Set task. Repeat every row below without any change, but leave out the pictures.

Input material.
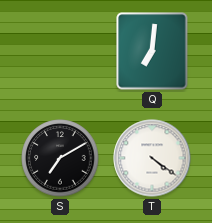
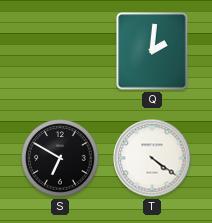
Q: 7:01 -> 2:01
S: 7:10 -> 6:50
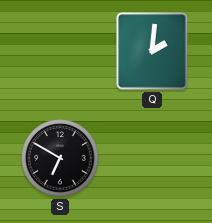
T: 4:21 -> none
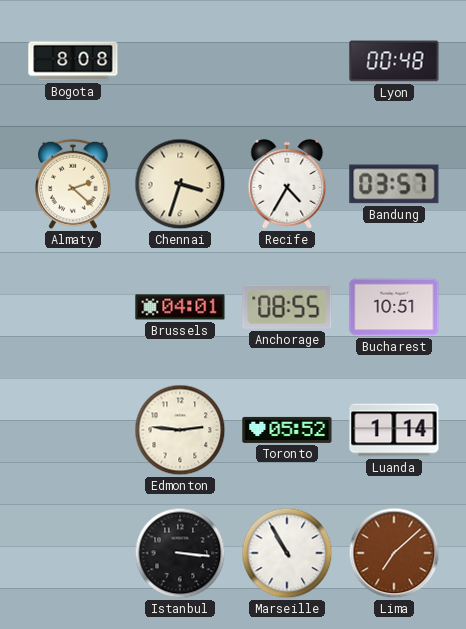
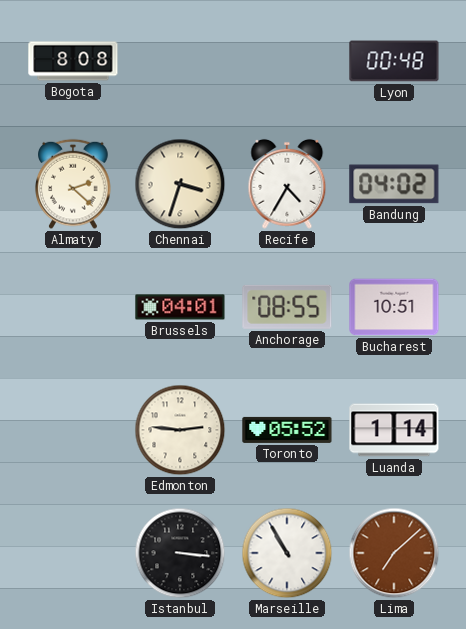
Bandung: 03:57 -> 04:02
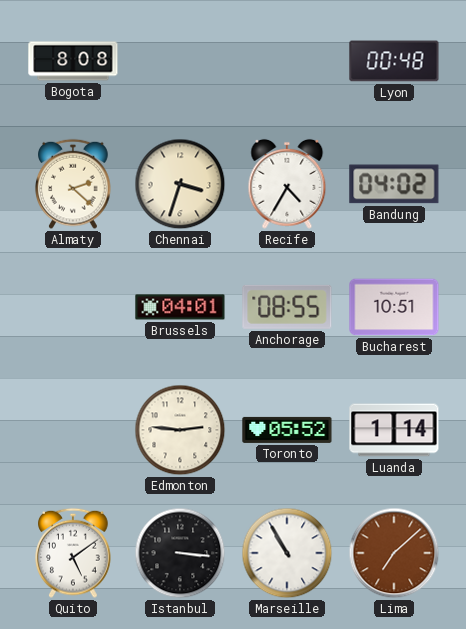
Quito: none -> 5:09
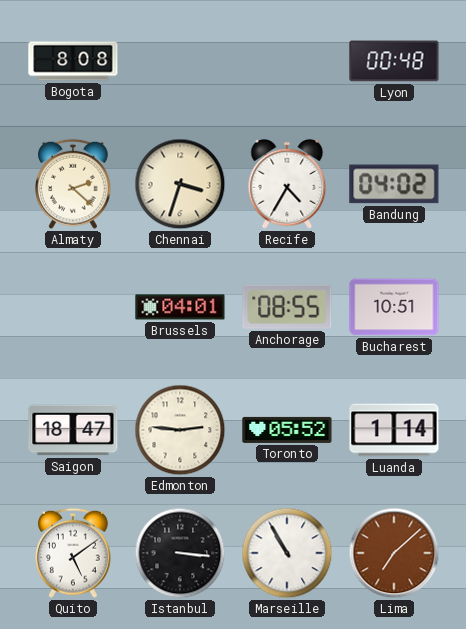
Saigon: none -> 18:47
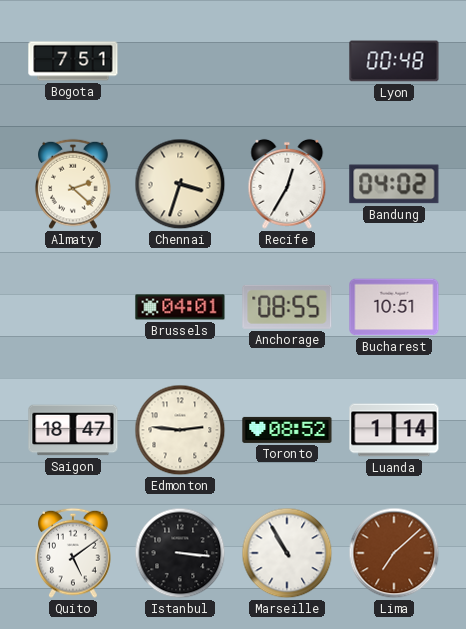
Bogota: 8:08 -> 7:51
Recife: 4:35 -> 12:35
Toronto: 05:52 -> 08:52
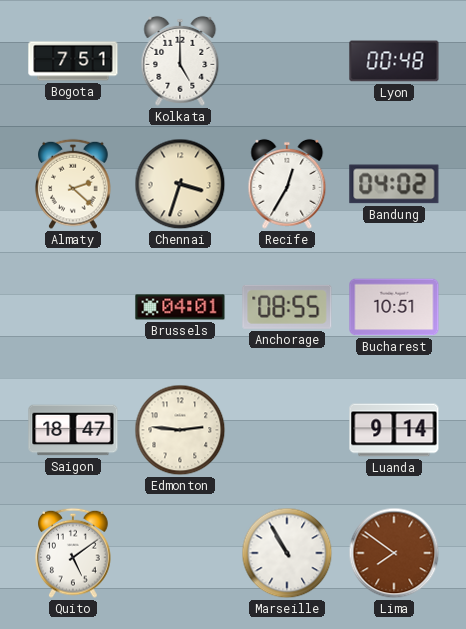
Kolkata: none -> 5:00
Toronto: 08:52 -> none
Luanda: 1:14 -> 9:14
Istanbul: 3:16 -> none
Lima: 7:08 -> 7:51
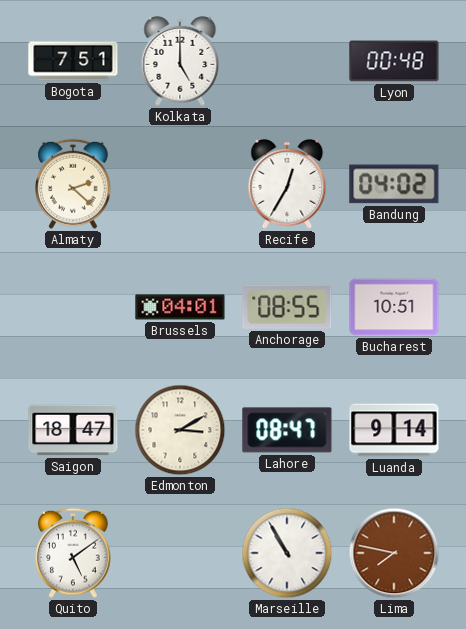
Chennai: 3:33 -> none
Edmonton: 2:46 -> 3:10
Lahore: none -> 08:47
Lima: 7:51 -> 7:47
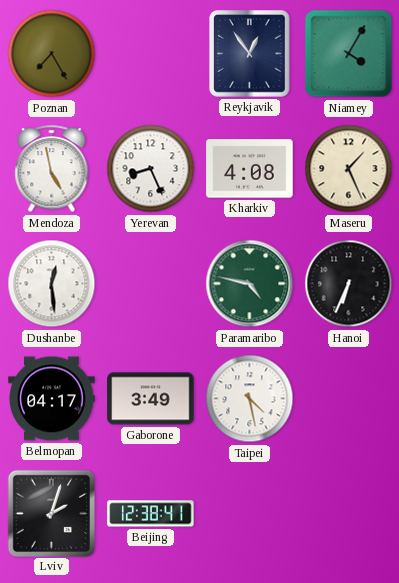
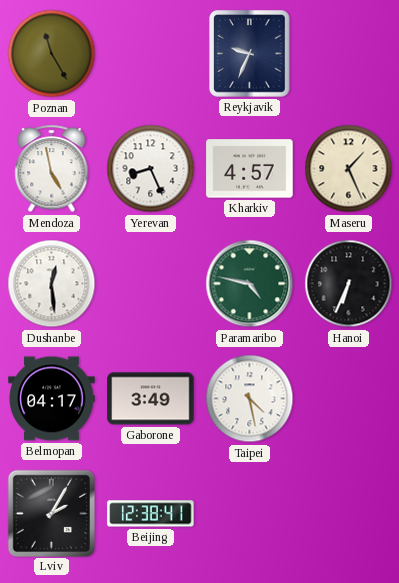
Poznan: 7:25 -> 11:25
Reykjavik: 12:54 -> 9:34
Niamey: 4:05 -> none
Kharkiv: 4:08 -> 4:57
Lviv: 2:03 -> 2:05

Solution below.
Q: 7:01 -> 2:01
S: 7:10 -> 6:50
T: 4:21 -> none
Bandung: 03:57 -> 04:02
Quito: none -> 5:09
Saigon: none -> 18:47
Bogota: 8:08 -> 7:51
Recife: 4:35 -> 12:35
Toronto: 05:52 -> 08:52
Kolkata: none -> 5:00
Toronto: 08:52 -> none
Luanda: 1:14 -> 9:14
Istanbul: 3:16 -> none
Lima: 7:08 -> 7:51
Chennai: 3:33 -> none
Edmonton: 2:46 -> 3:10
Lahore: none -> 08:47
Lima: 7:51 -> 7:47
Poznan: 7:25 -> 11:25
Reykjavik: 12:54 -> 9:34
Niamey: 4:05 -> none
Kharkiv: 4:08 -> 4:57
Lviv: 2:03 -> 2:05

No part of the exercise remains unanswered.